[TASK INPUTS — start]

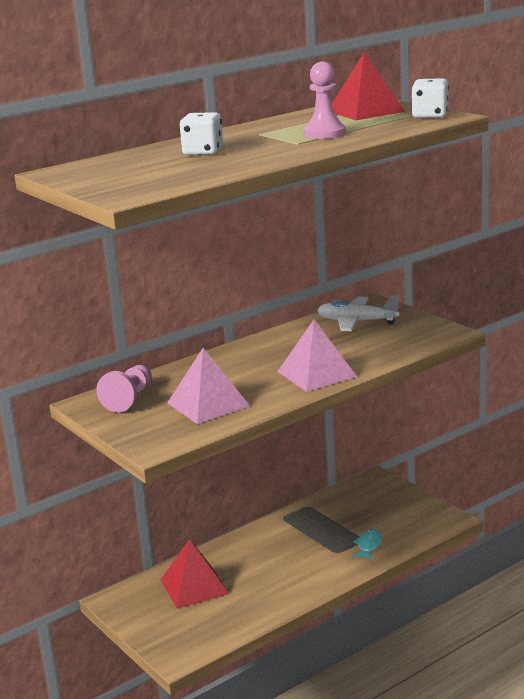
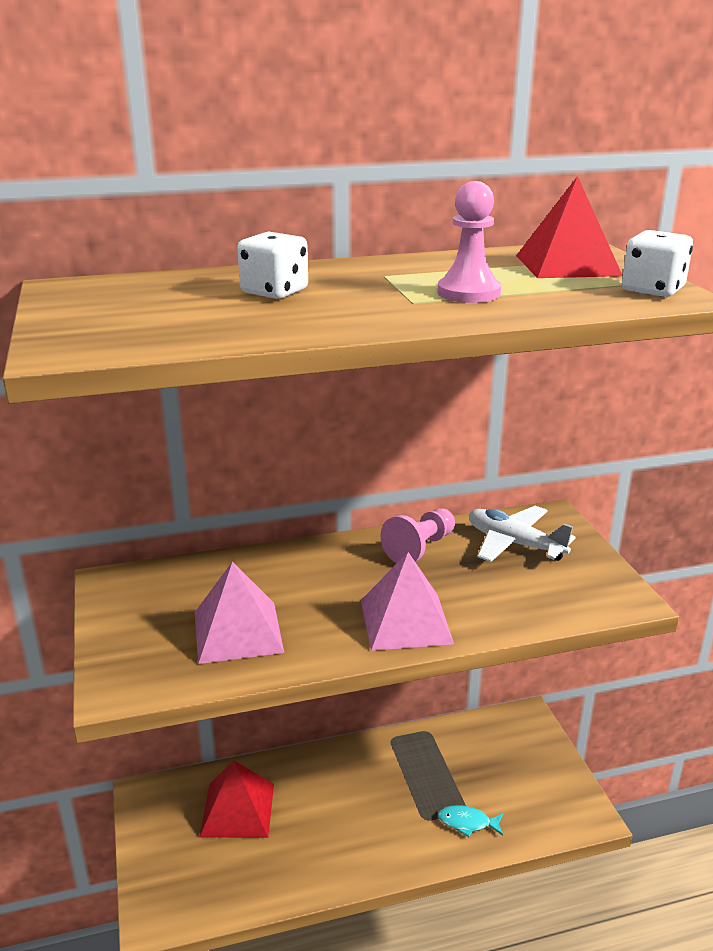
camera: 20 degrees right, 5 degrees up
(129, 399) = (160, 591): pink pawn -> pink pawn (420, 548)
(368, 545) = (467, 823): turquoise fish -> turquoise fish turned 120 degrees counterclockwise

[TASK INPUTS — finish]
[TASK INPUTS — start]

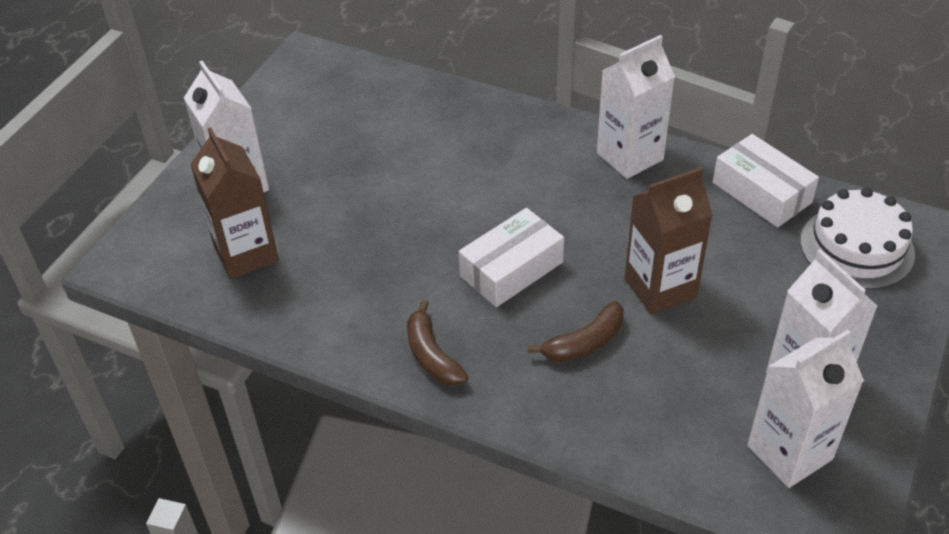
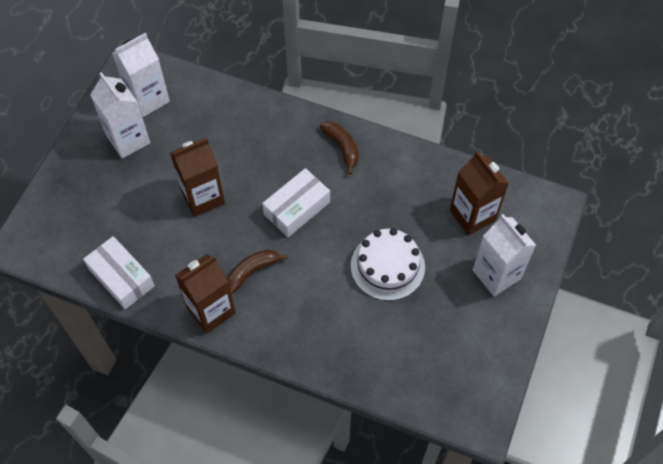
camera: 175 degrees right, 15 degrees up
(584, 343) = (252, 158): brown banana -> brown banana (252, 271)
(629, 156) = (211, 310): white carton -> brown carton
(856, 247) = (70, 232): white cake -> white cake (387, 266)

[TASK INPUTS — finish]
[TASK INPUTS — start]

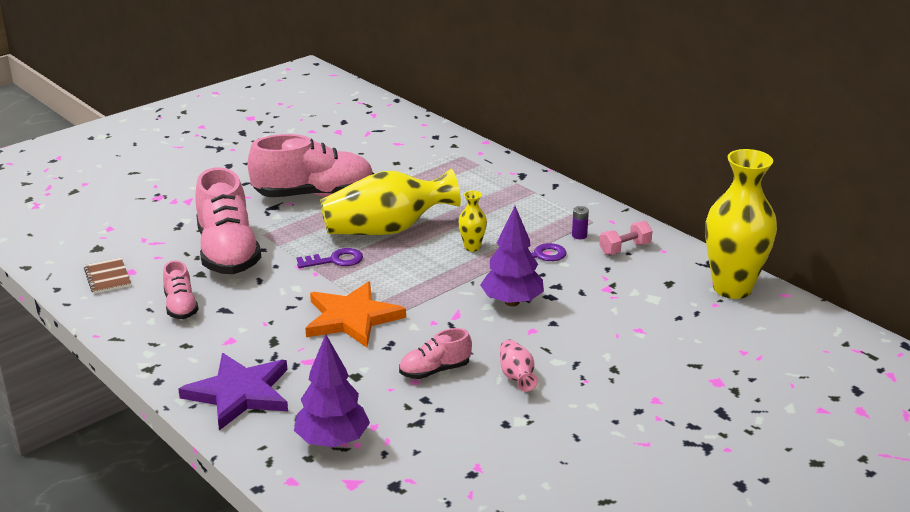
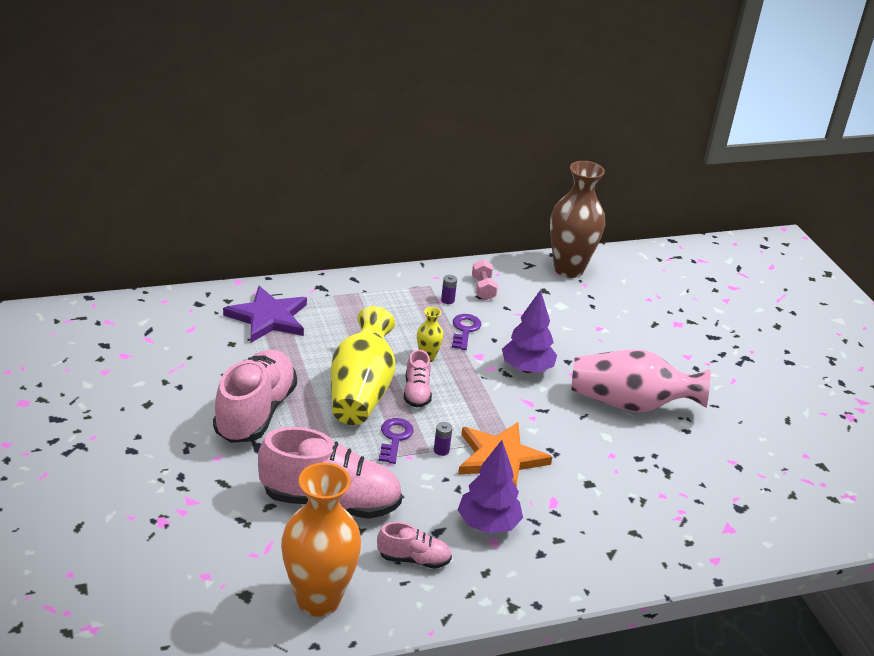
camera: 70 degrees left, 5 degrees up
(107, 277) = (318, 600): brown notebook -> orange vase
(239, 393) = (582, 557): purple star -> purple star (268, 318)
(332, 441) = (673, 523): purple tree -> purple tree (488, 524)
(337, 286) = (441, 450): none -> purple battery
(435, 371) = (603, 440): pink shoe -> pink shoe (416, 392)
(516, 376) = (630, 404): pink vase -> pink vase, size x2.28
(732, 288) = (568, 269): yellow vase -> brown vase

[TASK INPUTS — finish]

* WHAT TO DO *
Looking at the records above, return exactly the lines from the line with "camera: 175 degrees right, 15 degrees up" to the line with "(856, 247) = (70, 232): white", both ends included.

* TASK OUTPUT *
camera: 175 degrees right, 15 degrees up
(584, 343) = (252, 158): brown banana -> brown banana (252, 271)
(629, 156) = (211, 310): white carton -> brown carton
(856, 247) = (70, 232): white cake -> white cake (387, 266)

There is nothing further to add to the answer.